§ Task objective: Every record below is to be retyped exactly, with the pictures left out.

= Beginning of Section =

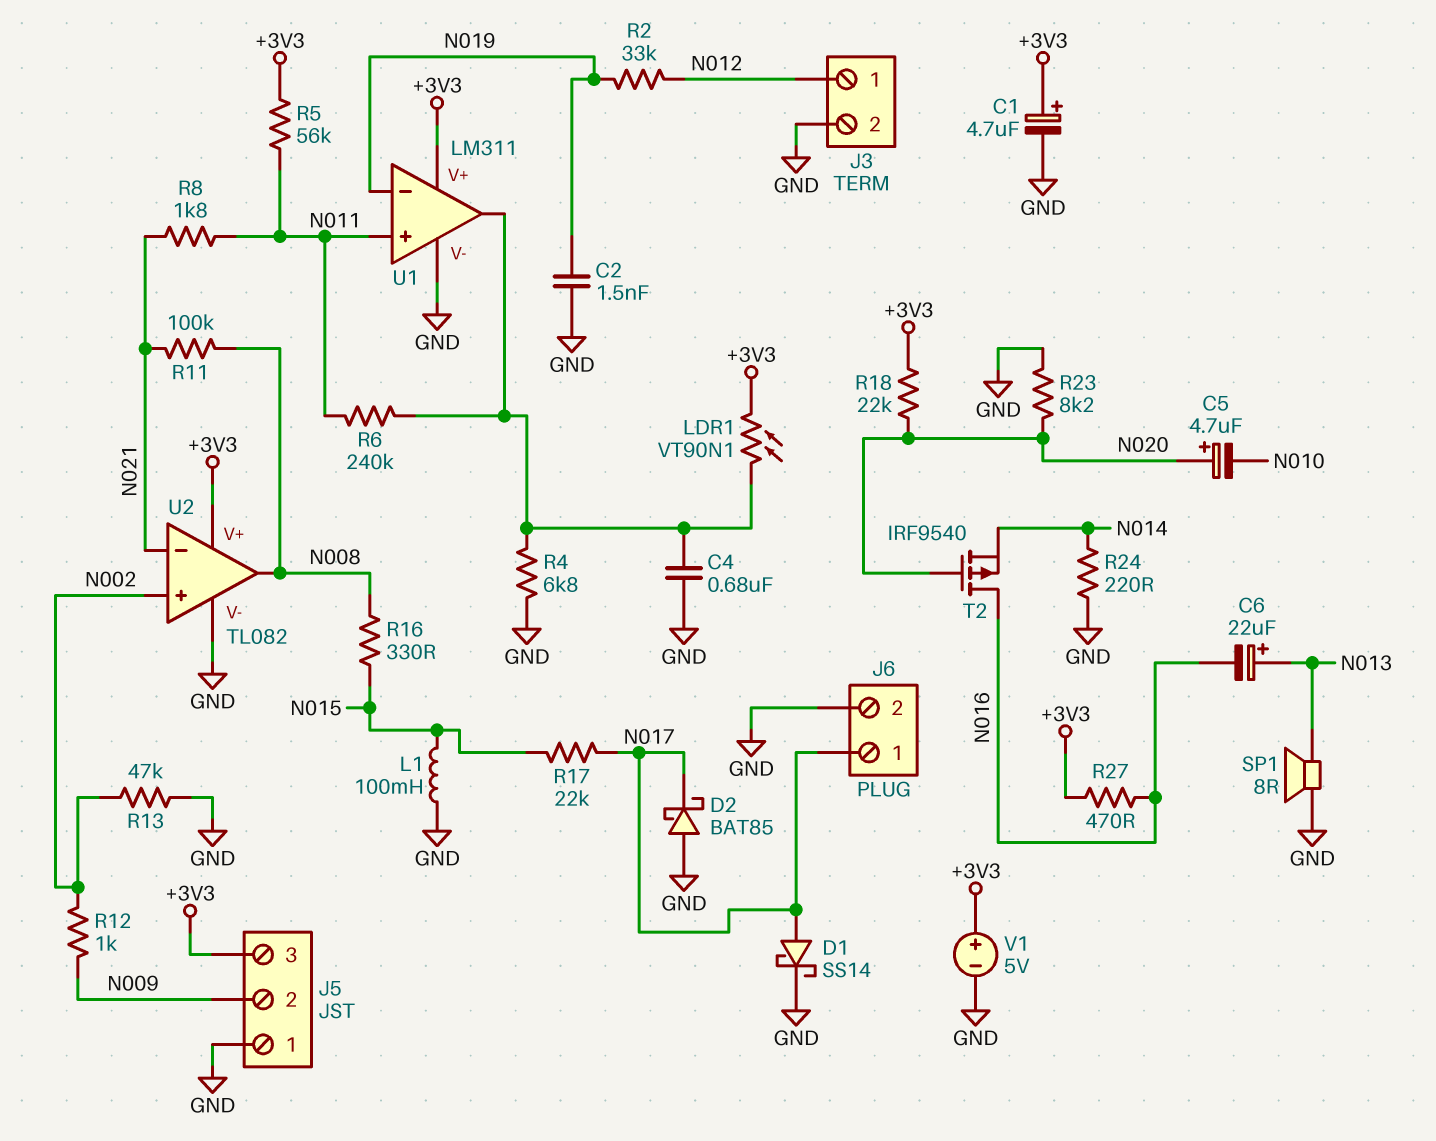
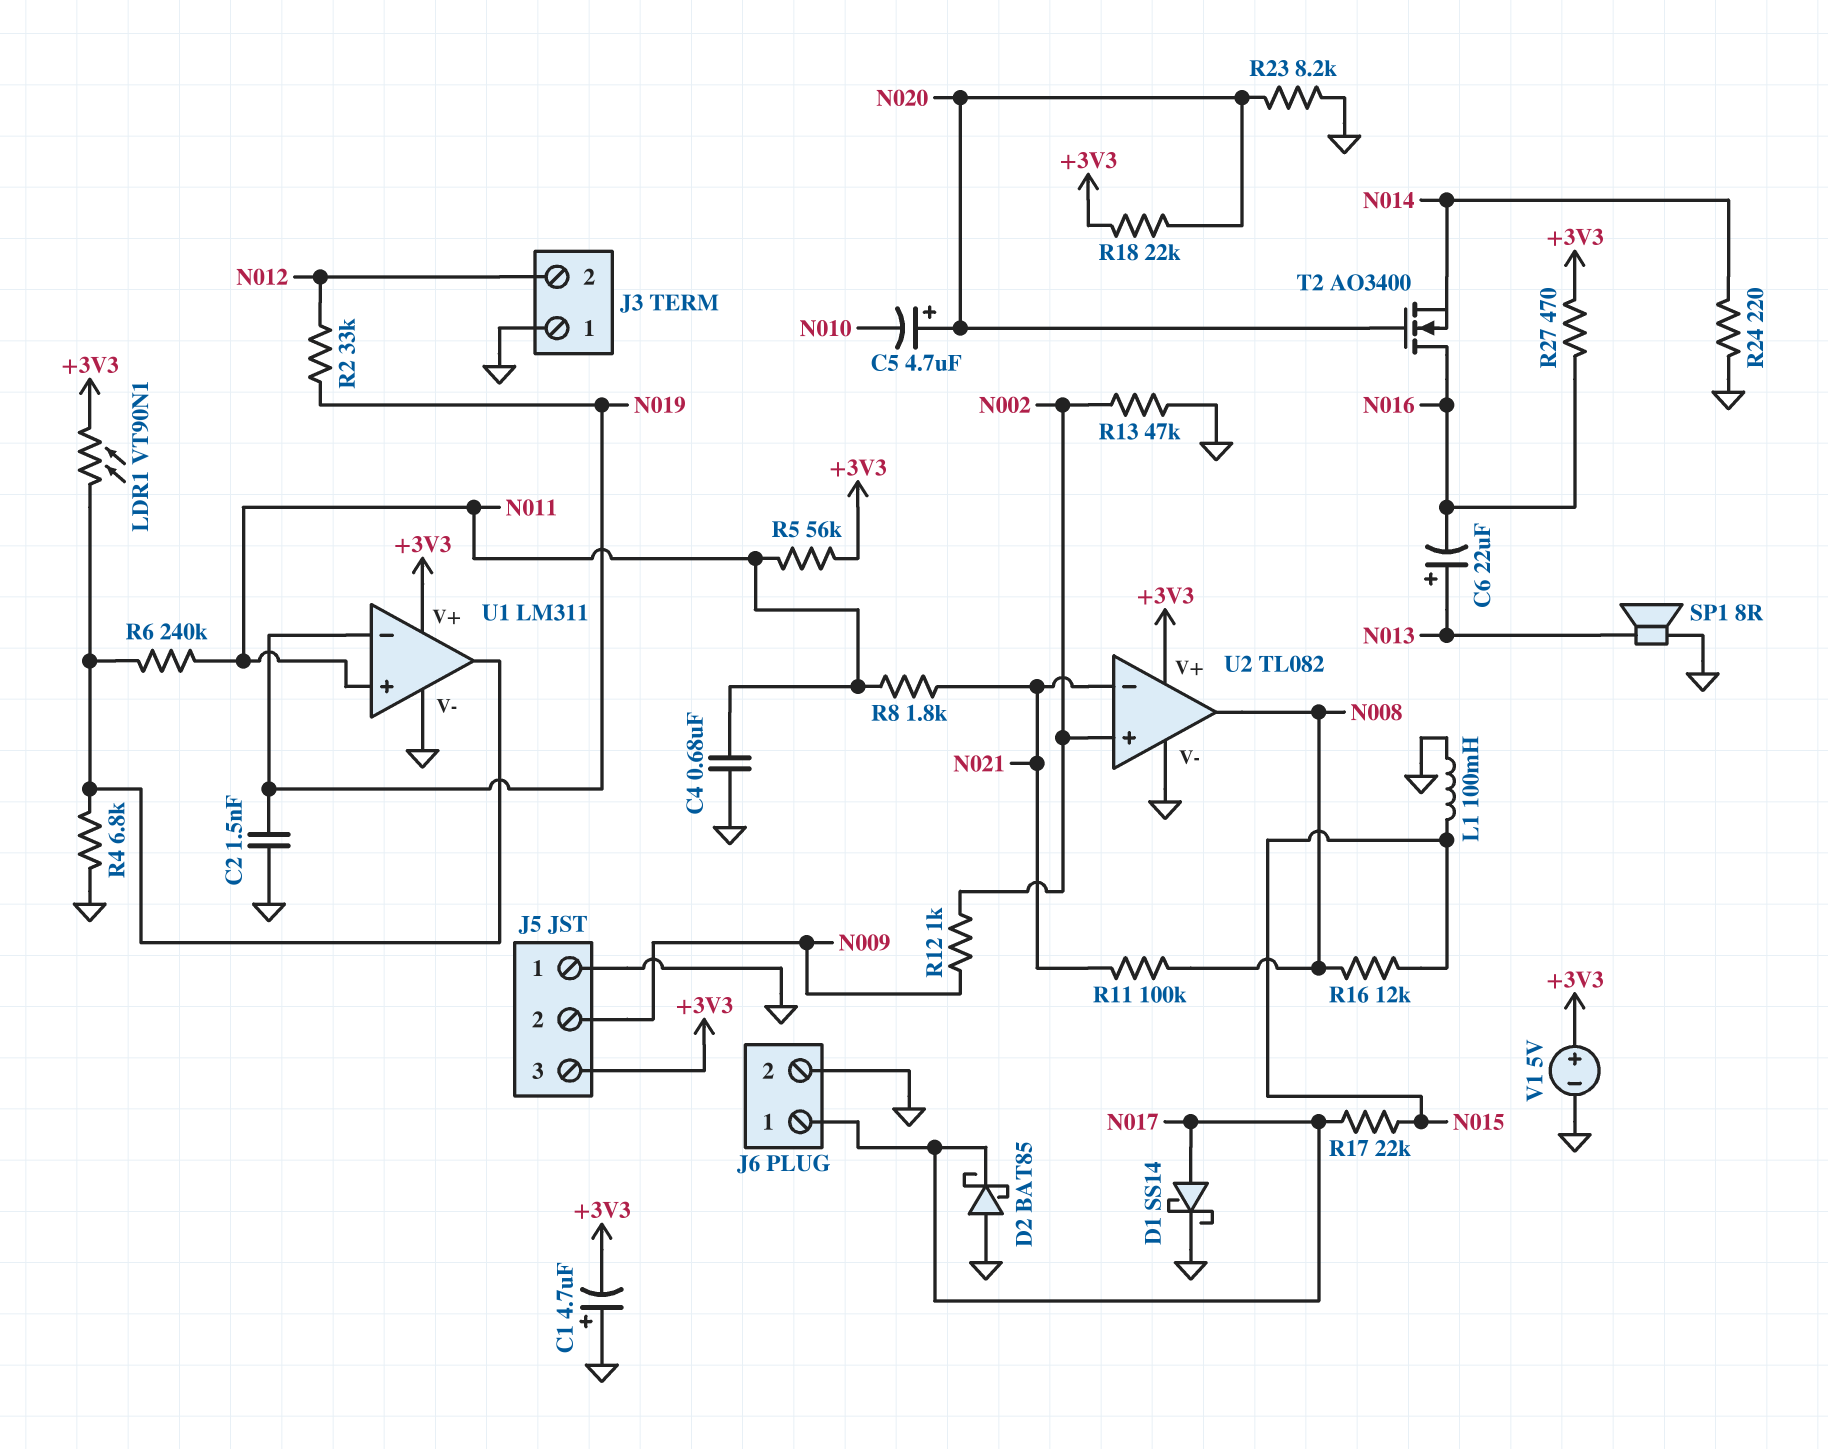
C1: 4.7uF (plus +3V3, minus GND) -> 4.7uF (plus GND, minus +3V3)
C4: 680nF (GND, U1/out) -> 680nF (GND, N011)
J3 pin 1: N012 -> GND
J3 pin 2: GND -> N012
R16: 330 (N008, N015) -> 12k (N008, N015)
T2: PMOS IRF9540 (G N020, D N016, S N014) -> NMOS AO3400 (G N020, D N016, S N014)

= End of Section =

§ Result for this exercise:
C1: 4.7uF (plus +3V3, minus GND) -> 4.7uF (plus GND, minus +3V3)
C4: 680nF (GND, U1/out) -> 680nF (GND, N011)
J3 pin 1: N012 -> GND
J3 pin 2: GND -> N012
R16: 330 (N008, N015) -> 12k (N008, N015)
T2: PMOS IRF9540 (G N020, D N016, S N014) -> NMOS AO3400 (G N020, D N016, S N014)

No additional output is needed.